◆ **ABOUT THIS EXERCISE**
Retype the data below verbatim; pictures do not belong in the copy.
INPUT START
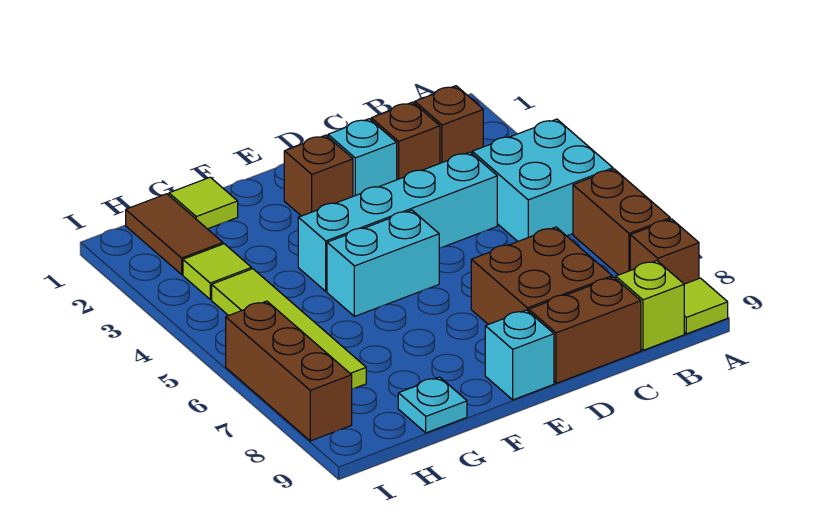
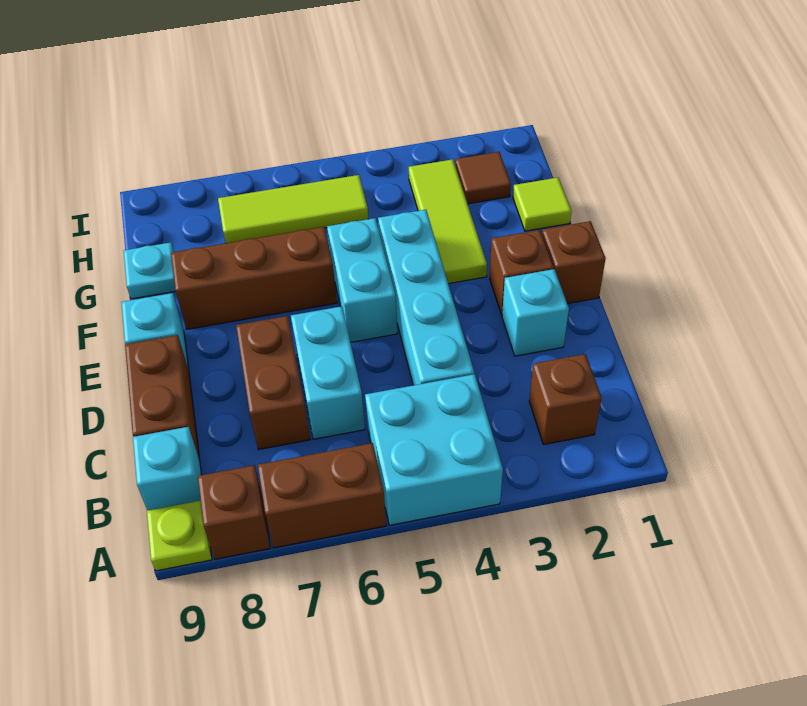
lime tile A9 level 1 -> lime plate A9 level 1
lime brick B9 level 1 -> cyan brick B9 level 1
brown brick C2 level 1 -> brown brick E1 level 1
none -> cyan brick C6:D6 level 1
brown brick C7:D8 level 1 -> brown brick C7:D7 level 1
brown tile H1:H2 level 1 -> brown tile H2 level 1
lime tile H3 level 1 -> lime tile F3:H3 level 1
lime tile H4:H7 level 1 -> lime tile H5:H7 level 1
brown brick I6:I8 level 1 -> brown brick F6:F8 level 1

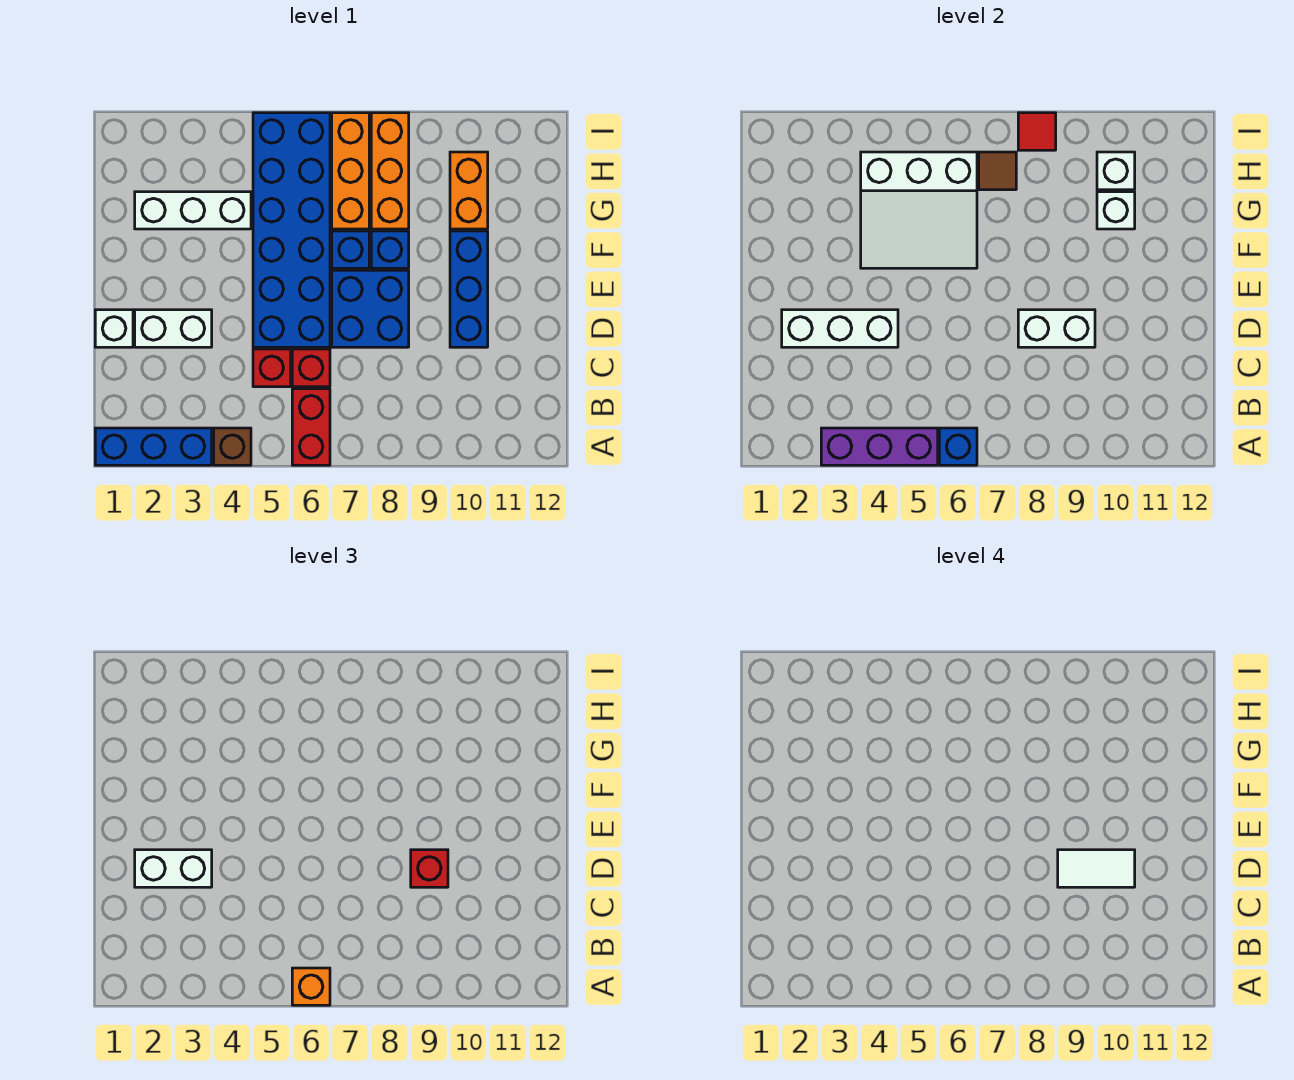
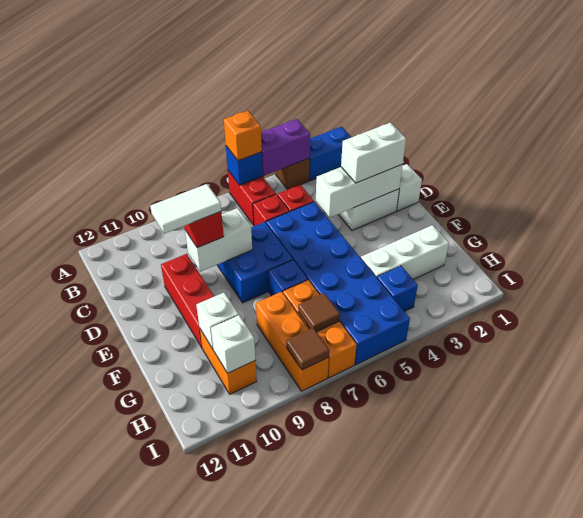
blue brick A1:A3 level 1 -> blue brick A2:A3 level 1
purple brick A3:A5 level 2 -> purple brick A4:A5 level 2
blue brick D10:F10 level 1 -> red brick D10:F10 level 1
white slope F4:H6 level 2 top H -> none
blue brick F8 level 1 -> blue brick H4 level 1
red tile I8 level 2 -> brown tile I8 level 2

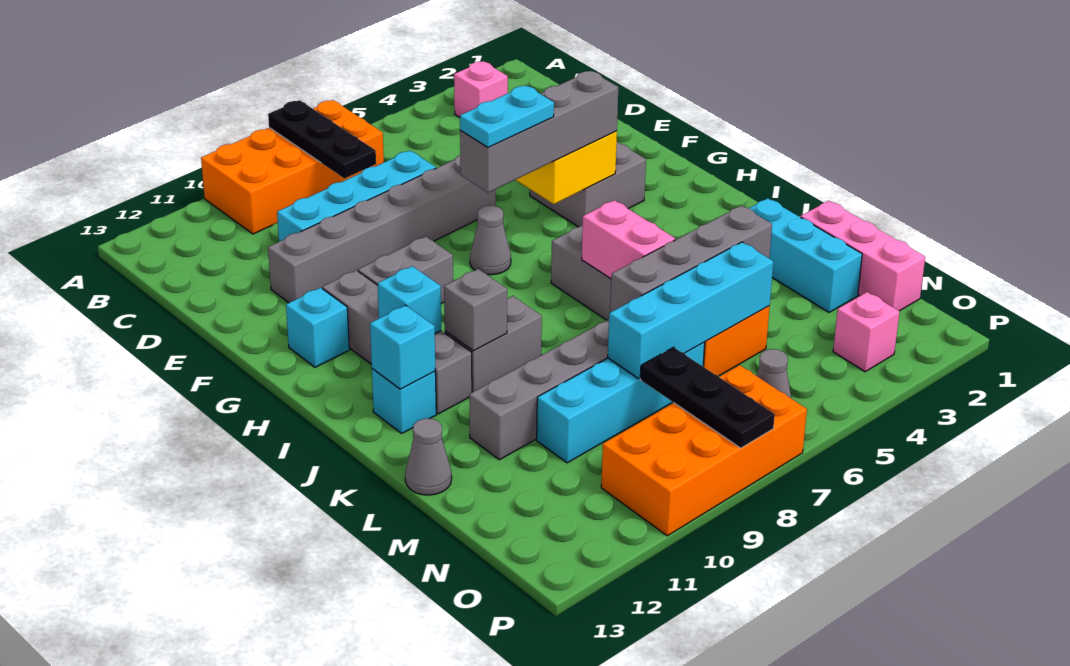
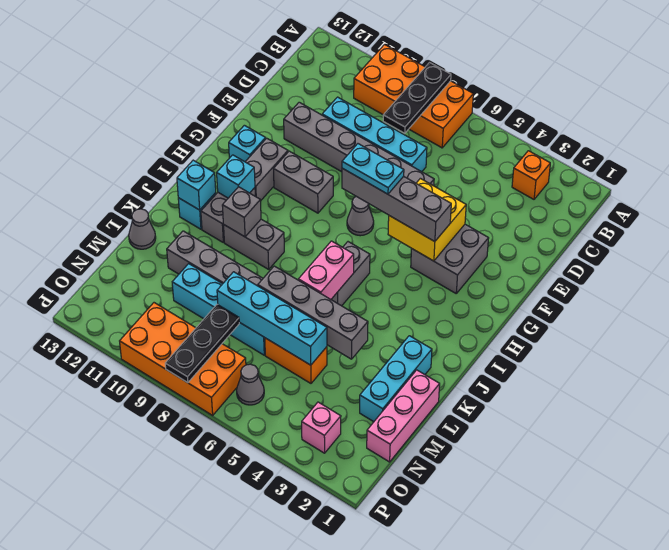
pink brick B3 level 1 -> orange brick B3 level 1

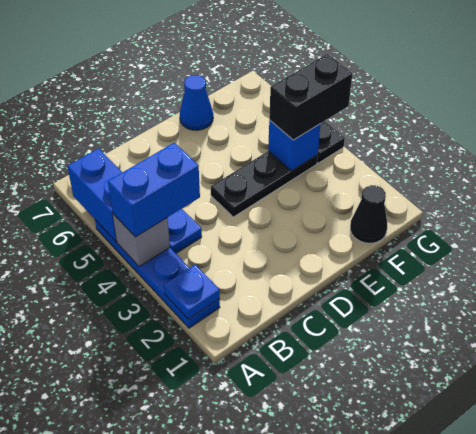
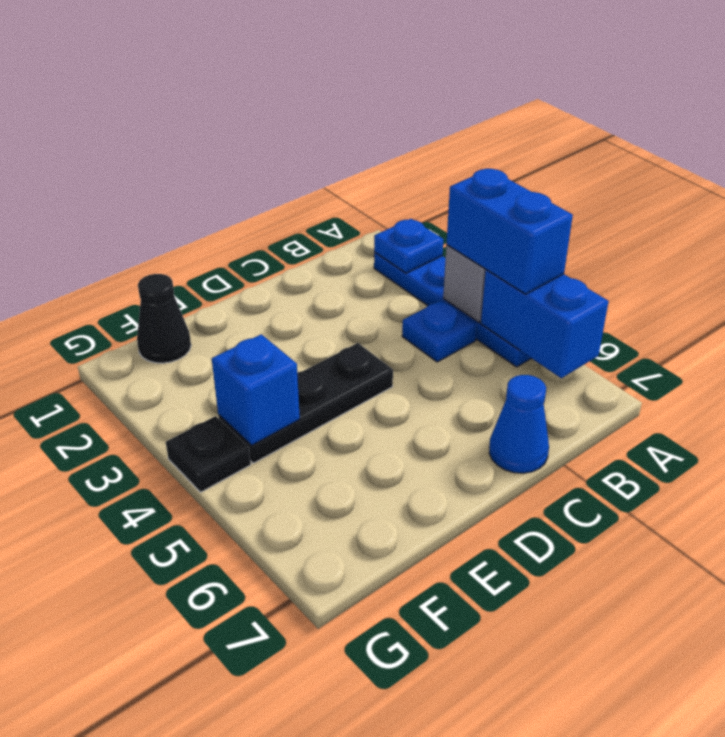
blue brick A4:B4 level 3 -> blue brick A4:A5 level 3
blue cone E7 level 1 -> blue cone C7 level 1
black brick F4:G4 level 3 -> none

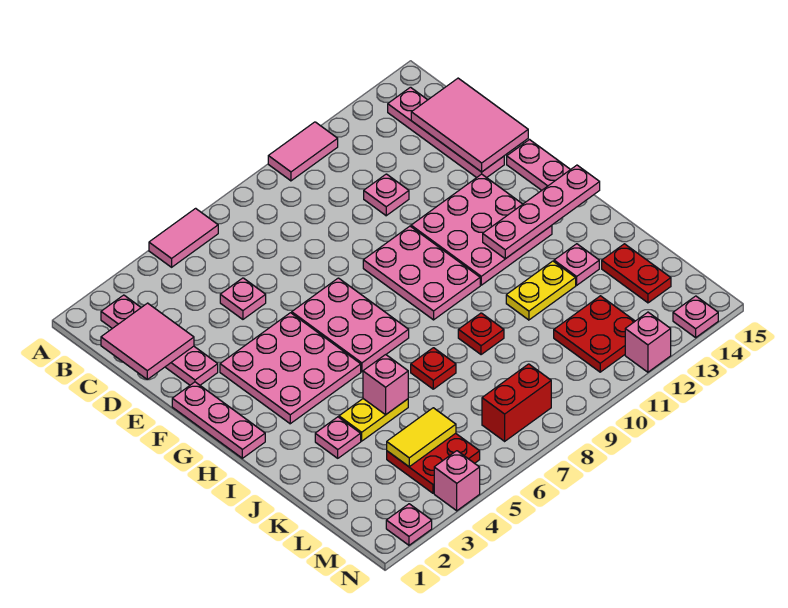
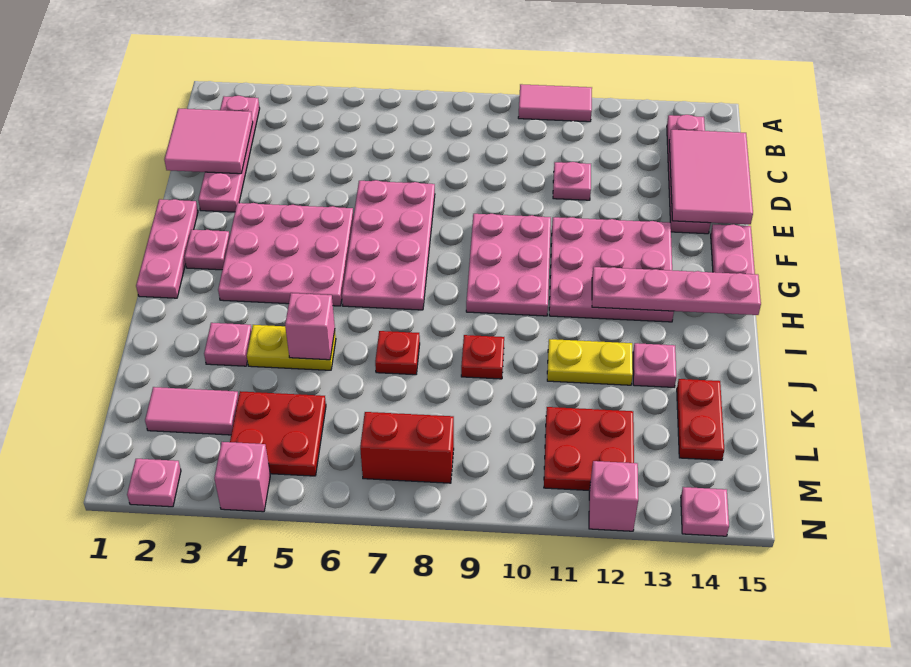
pink tile A5:A6 level 1 -> pink tile L2:L3 level 1
pink plate D5 level 1 -> pink plate G2 level 1
pink plate F6:H7 level 1 -> pink plate E6:H7 level 1
yellow tile L4:L5 level 2 -> none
INPUT END
◆ **RESULT OF THIS EXERCISE**
lime tile A9 level 1 -> lime plate A9 level 1
lime brick B9 level 1 -> cyan brick B9 level 1
brown brick C2 level 1 -> brown brick E1 level 1
none -> cyan brick C6:D6 level 1
brown brick C7:D8 level 1 -> brown brick C7:D7 level 1
brown tile H1:H2 level 1 -> brown tile H2 level 1
lime tile H3 level 1 -> lime tile F3:H3 level 1
lime tile H4:H7 level 1 -> lime tile H5:H7 level 1
brown brick I6:I8 level 1 -> brown brick F6:F8 level 1

blue brick A1:A3 level 1 -> blue brick A2:A3 level 1
purple brick A3:A5 level 2 -> purple brick A4:A5 level 2
blue brick D10:F10 level 1 -> red brick D10:F10 level 1
white slope F4:H6 level 2 top H -> none
blue brick F8 level 1 -> blue brick H4 level 1
red tile I8 level 2 -> brown tile I8 level 2

pink brick B3 level 1 -> orange brick B3 level 1

blue brick A4:B4 level 3 -> blue brick A4:A5 level 3
blue cone E7 level 1 -> blue cone C7 level 1
black brick F4:G4 level 3 -> none

pink tile A5:A6 level 1 -> pink tile L2:L3 level 1
pink plate D5 level 1 -> pink plate G2 level 1
pink plate F6:H7 level 1 -> pink plate E6:H7 level 1
yellow tile L4:L5 level 2 -> none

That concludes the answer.